* **What you should do**
Would you please copy the part of the material below that opens with the line containing "Someone repainted the EMERALD" and closes with the line containing "The camera went 45"? Copy it exactly, and only it.

* **The data**
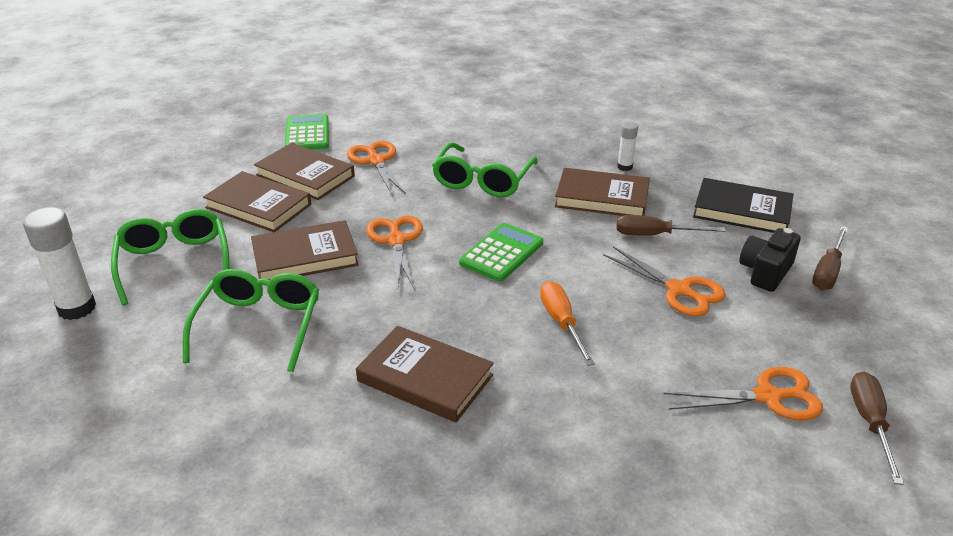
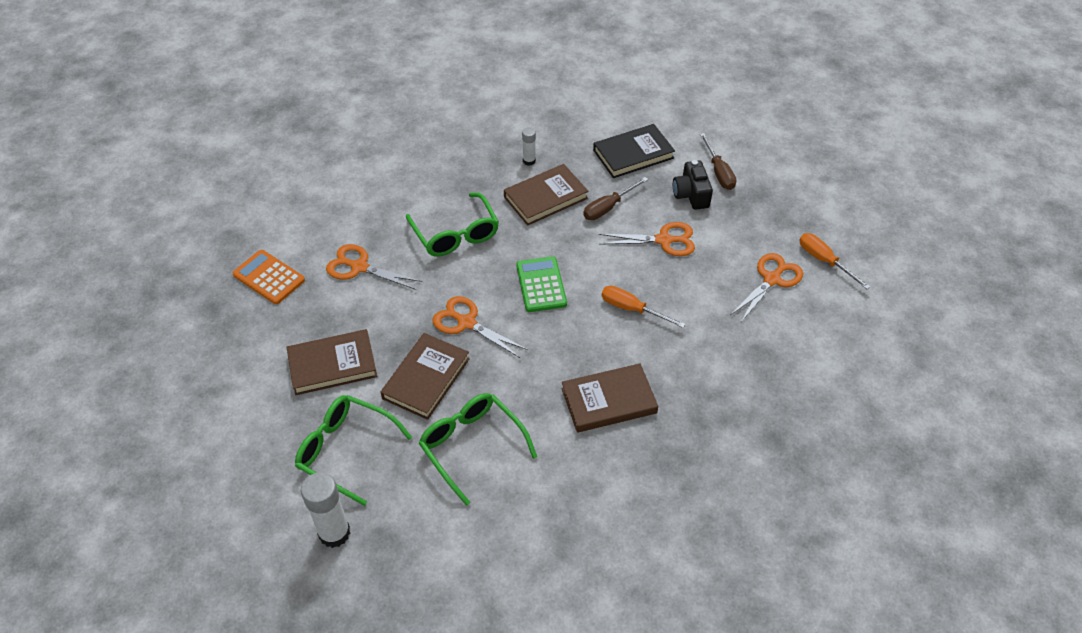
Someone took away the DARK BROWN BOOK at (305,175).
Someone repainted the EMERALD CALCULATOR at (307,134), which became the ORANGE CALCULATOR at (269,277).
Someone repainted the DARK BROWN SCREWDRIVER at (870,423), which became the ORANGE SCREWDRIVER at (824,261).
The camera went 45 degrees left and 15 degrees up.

==

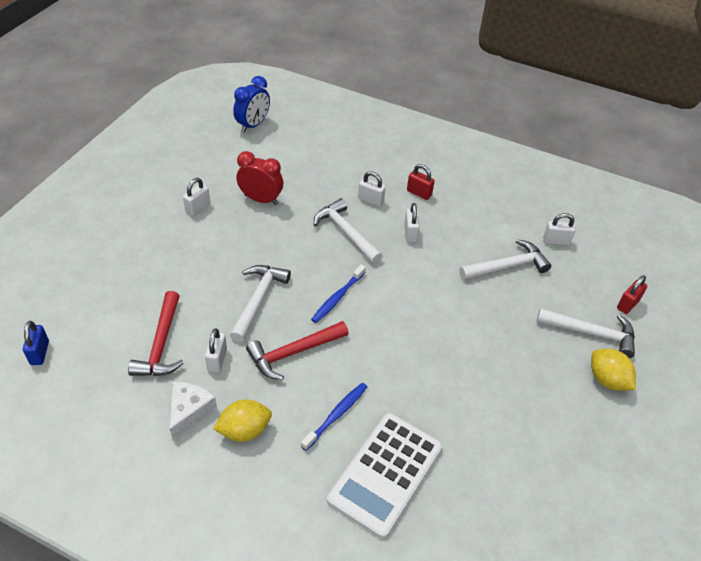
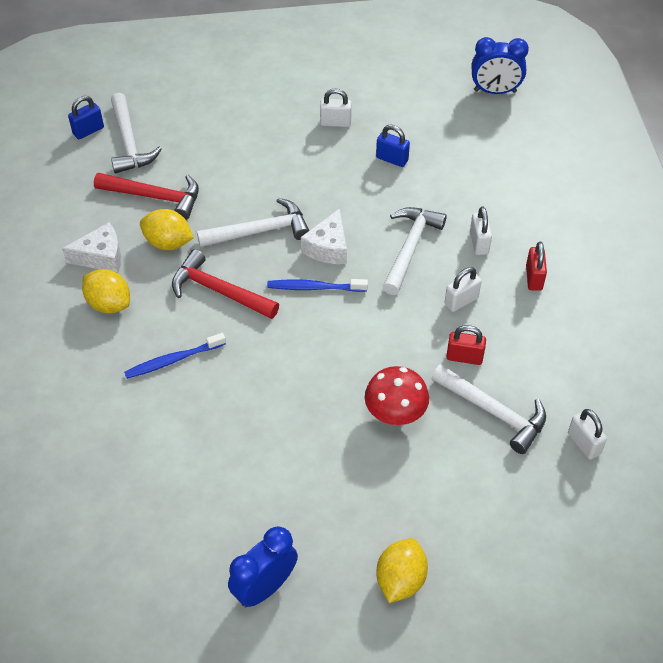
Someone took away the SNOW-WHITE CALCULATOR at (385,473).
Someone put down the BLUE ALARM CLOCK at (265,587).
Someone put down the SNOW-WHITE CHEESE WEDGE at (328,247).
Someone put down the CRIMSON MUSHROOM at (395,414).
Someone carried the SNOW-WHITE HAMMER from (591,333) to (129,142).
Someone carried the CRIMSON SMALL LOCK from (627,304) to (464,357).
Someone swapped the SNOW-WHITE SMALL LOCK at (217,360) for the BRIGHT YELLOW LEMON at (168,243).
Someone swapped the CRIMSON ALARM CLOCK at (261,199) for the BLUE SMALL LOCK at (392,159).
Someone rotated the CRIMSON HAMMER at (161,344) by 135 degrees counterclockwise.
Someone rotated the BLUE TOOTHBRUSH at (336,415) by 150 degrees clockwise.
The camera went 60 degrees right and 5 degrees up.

* **Expected answer**
Someone repainted the EMERALD CALCULATOR at (307,134), which became the ORANGE CALCULATOR at (269,277).
Someone repainted the DARK BROWN SCREWDRIVER at (870,423), which became the ORANGE SCREWDRIVER at (824,261).
The camera went 45 degrees left and 15 degrees up.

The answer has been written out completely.